* **Problem details**:
The records below hold a stretch from the line with "camera: 25 degrees left, 5 degrees down" through the line with "camera: 45 degrees right, 10 degrees up"; return exactly those lines, ends included, and nothing more.

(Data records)

···

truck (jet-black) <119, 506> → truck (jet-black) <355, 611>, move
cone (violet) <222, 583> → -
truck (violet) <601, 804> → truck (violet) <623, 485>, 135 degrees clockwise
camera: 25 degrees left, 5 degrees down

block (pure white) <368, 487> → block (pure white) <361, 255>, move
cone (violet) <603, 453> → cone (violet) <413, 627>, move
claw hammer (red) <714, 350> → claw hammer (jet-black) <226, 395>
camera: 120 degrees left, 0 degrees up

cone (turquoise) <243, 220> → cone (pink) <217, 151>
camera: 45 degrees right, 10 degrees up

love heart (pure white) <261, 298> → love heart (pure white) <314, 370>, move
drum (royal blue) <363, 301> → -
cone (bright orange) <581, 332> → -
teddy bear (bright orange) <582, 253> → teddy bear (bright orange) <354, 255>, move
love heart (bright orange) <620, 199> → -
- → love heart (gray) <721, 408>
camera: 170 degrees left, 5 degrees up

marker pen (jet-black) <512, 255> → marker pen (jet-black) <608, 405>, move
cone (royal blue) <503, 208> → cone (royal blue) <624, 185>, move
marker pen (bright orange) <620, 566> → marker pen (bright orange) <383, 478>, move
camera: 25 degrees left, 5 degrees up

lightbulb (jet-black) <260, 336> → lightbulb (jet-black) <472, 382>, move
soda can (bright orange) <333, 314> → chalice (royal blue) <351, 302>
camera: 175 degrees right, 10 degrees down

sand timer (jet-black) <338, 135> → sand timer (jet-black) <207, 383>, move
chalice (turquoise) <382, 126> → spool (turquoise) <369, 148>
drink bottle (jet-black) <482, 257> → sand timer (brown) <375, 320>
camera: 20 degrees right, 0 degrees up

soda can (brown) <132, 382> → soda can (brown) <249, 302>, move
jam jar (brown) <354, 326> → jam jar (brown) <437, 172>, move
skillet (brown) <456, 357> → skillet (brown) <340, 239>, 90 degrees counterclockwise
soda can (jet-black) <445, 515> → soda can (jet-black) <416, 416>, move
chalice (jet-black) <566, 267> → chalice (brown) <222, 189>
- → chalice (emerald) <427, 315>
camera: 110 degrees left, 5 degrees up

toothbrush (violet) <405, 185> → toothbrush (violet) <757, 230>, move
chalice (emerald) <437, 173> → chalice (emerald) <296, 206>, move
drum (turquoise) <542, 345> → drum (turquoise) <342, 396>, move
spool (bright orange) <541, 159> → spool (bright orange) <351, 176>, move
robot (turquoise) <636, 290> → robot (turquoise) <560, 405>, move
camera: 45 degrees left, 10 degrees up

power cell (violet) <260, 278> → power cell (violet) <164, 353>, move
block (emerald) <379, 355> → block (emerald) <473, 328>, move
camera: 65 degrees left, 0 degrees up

···

* **Output below**:
camera: 25 degrees left, 5 degrees down

block (pure white) <368, 487> → block (pure white) <361, 255>, move
cone (violet) <603, 453> → cone (violet) <413, 627>, move
claw hammer (red) <714, 350> → claw hammer (jet-black) <226, 395>
camera: 120 degrees left, 0 degrees up

cone (turquoise) <243, 220> → cone (pink) <217, 151>
camera: 45 degrees right, 10 degrees up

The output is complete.